__Activity__: Could you filter the listing for lines with the word "turned" and return them?

__Extracted records__:

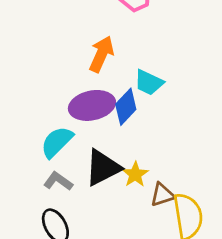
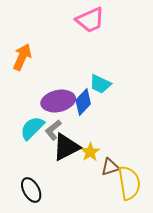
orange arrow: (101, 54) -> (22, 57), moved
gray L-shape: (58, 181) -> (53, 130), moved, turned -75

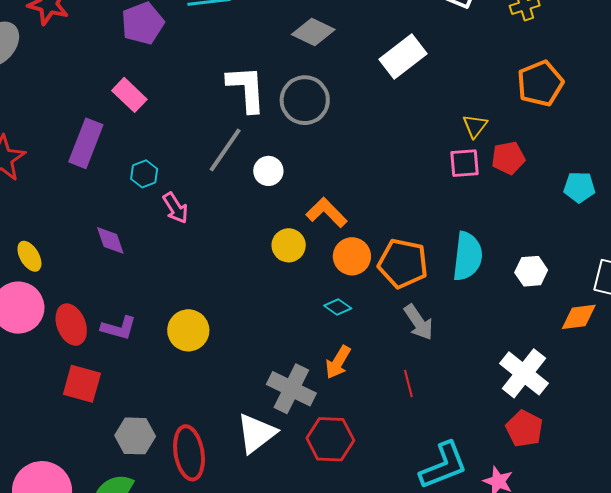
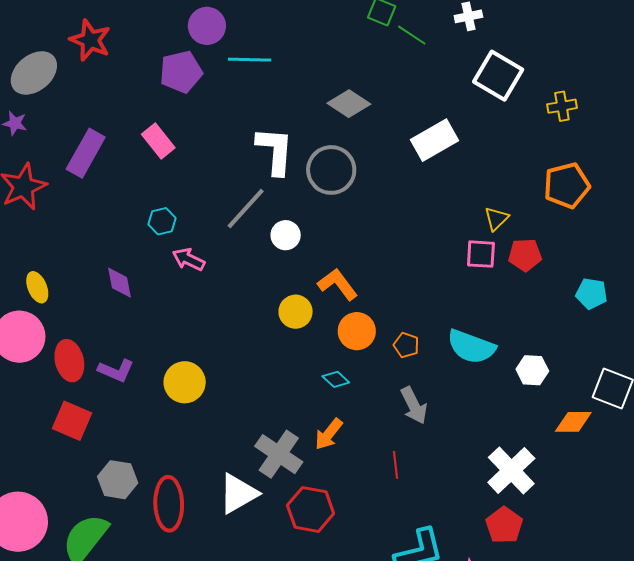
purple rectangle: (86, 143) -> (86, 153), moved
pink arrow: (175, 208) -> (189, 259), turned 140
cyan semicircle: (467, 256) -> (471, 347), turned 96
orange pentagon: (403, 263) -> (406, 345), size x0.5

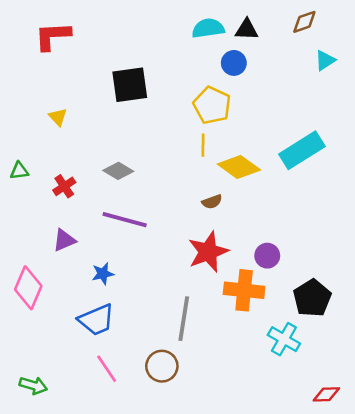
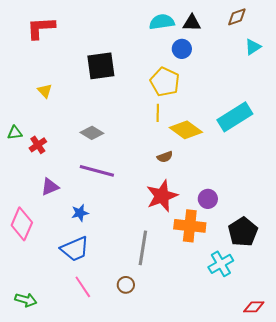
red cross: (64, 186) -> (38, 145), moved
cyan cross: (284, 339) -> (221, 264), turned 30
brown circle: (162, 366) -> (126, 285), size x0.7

__Answer below__:
gray L-shape: (58, 181) -> (53, 130), moved, turned -75
pink arrow: (175, 208) -> (189, 259), turned 140
cyan semicircle: (467, 256) -> (471, 347), turned 96
cyan cross: (284, 339) -> (221, 264), turned 30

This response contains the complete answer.